● **Your task**:
Going down the data below, set down exactly the line with "R4: none -> 100k (CLK, CT)" and each line after it through the line with "J2 pin 1: MID2 -> JACK"; no other lines.

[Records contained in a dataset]
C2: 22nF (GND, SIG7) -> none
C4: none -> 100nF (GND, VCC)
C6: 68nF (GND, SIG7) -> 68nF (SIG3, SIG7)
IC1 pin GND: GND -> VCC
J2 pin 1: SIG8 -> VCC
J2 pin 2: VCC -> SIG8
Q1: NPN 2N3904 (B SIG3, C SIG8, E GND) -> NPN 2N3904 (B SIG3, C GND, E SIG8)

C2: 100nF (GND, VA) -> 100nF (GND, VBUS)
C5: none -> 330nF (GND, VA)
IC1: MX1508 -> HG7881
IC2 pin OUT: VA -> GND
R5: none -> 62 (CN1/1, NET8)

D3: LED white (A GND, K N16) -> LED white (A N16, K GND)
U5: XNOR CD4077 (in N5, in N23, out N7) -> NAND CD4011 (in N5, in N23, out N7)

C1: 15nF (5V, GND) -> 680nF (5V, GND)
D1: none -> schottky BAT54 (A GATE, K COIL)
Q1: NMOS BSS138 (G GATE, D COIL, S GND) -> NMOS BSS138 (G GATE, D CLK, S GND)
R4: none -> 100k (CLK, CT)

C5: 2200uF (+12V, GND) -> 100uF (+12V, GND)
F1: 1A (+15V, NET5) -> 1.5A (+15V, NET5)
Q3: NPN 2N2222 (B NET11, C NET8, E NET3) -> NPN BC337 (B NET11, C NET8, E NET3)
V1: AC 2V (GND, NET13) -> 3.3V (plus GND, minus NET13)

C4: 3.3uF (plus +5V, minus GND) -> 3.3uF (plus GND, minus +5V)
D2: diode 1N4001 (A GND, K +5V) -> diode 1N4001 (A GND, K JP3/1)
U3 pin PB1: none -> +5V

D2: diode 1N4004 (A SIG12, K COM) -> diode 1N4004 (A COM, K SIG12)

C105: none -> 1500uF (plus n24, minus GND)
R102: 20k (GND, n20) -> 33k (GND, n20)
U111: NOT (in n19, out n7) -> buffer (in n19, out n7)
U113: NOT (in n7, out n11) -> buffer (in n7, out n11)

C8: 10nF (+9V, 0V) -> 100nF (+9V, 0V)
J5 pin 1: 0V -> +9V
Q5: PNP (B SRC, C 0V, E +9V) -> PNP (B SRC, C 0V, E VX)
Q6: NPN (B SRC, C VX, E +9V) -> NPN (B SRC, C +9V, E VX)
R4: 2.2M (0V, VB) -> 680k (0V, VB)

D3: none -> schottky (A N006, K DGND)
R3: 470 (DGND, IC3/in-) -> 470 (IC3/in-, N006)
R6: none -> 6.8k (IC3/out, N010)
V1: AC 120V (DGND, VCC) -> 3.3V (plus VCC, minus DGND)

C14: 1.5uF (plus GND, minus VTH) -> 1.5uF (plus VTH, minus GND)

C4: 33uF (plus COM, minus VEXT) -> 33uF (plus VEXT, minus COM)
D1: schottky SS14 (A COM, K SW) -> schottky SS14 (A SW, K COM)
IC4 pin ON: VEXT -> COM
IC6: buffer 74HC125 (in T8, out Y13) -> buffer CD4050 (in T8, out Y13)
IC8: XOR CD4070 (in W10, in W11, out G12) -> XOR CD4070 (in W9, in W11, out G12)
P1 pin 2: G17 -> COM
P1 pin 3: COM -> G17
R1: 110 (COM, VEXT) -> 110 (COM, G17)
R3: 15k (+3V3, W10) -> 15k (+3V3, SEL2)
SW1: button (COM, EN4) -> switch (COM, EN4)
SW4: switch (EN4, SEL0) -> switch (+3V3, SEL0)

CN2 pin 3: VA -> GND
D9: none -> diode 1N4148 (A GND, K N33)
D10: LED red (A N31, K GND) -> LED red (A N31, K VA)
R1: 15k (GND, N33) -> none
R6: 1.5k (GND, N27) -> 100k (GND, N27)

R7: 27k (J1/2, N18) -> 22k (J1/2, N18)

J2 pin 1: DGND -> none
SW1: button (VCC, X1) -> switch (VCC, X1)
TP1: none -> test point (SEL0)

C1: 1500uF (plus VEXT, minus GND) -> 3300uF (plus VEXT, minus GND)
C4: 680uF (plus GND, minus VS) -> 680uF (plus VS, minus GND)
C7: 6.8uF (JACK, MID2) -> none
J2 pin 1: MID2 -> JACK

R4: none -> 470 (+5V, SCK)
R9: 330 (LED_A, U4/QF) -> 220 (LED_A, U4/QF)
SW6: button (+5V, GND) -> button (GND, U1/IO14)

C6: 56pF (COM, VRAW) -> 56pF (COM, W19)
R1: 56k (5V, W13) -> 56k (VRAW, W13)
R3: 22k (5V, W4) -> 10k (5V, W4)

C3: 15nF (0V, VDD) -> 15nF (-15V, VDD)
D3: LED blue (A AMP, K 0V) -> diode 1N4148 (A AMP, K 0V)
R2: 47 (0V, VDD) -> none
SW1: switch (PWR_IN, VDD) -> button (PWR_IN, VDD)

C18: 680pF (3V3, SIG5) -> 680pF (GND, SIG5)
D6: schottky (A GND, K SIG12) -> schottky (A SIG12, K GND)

● **Result of this task**:
R4: none -> 100k (CLK, CT)

C5: 2200uF (+12V, GND) -> 100uF (+12V, GND)
F1: 1A (+15V, NET5) -> 1.5A (+15V, NET5)
Q3: NPN 2N2222 (B NET11, C NET8, E NET3) -> NPN BC337 (B NET11, C NET8, E NET3)
V1: AC 2V (GND, NET13) -> 3.3V (plus GND, minus NET13)

C4: 3.3uF (plus +5V, minus GND) -> 3.3uF (plus GND, minus +5V)
D2: diode 1N4001 (A GND, K +5V) -> diode 1N4001 (A GND, K JP3/1)
U3 pin PB1: none -> +5V

D2: diode 1N4004 (A SIG12, K COM) -> diode 1N4004 (A COM, K SIG12)

C105: none -> 1500uF (plus n24, minus GND)
R102: 20k (GND, n20) -> 33k (GND, n20)
U111: NOT (in n19, out n7) -> buffer (in n19, out n7)
U113: NOT (in n7, out n11) -> buffer (in n7, out n11)

C8: 10nF (+9V, 0V) -> 100nF (+9V, 0V)
J5 pin 1: 0V -> +9V
Q5: PNP (B SRC, C 0V, E +9V) -> PNP (B SRC, C 0V, E VX)
Q6: NPN (B SRC, C VX, E +9V) -> NPN (B SRC, C +9V, E VX)
R4: 2.2M (0V, VB) -> 680k (0V, VB)

D3: none -> schottky (A N006, K DGND)
R3: 470 (DGND, IC3/in-) -> 470 (IC3/in-, N006)
R6: none -> 6.8k (IC3/out, N010)
V1: AC 120V (DGND, VCC) -> 3.3V (plus VCC, minus DGND)

C14: 1.5uF (plus GND, minus VTH) -> 1.5uF (plus VTH, minus GND)

C4: 33uF (plus COM, minus VEXT) -> 33uF (plus VEXT, minus COM)
D1: schottky SS14 (A COM, K SW) -> schottky SS14 (A SW, K COM)
IC4 pin ON: VEXT -> COM
IC6: buffer 74HC125 (in T8, out Y13) -> buffer CD4050 (in T8, out Y13)
IC8: XOR CD4070 (in W10, in W11, out G12) -> XOR CD4070 (in W9, in W11, out G12)
P1 pin 2: G17 -> COM
P1 pin 3: COM -> G17
R1: 110 (COM, VEXT) -> 110 (COM, G17)
R3: 15k (+3V3, W10) -> 15k (+3V3, SEL2)
SW1: button (COM, EN4) -> switch (COM, EN4)
SW4: switch (EN4, SEL0) -> switch (+3V3, SEL0)

CN2 pin 3: VA -> GND
D9: none -> diode 1N4148 (A GND, K N33)
D10: LED red (A N31, K GND) -> LED red (A N31, K VA)
R1: 15k (GND, N33) -> none
R6: 1.5k (GND, N27) -> 100k (GND, N27)

R7: 27k (J1/2, N18) -> 22k (J1/2, N18)

J2 pin 1: DGND -> none
SW1: button (VCC, X1) -> switch (VCC, X1)
TP1: none -> test point (SEL0)

C1: 1500uF (plus VEXT, minus GND) -> 3300uF (plus VEXT, minus GND)
C4: 680uF (plus GND, minus VS) -> 680uF (plus VS, minus GND)
C7: 6.8uF (JACK, MID2) -> none
J2 pin 1: MID2 -> JACK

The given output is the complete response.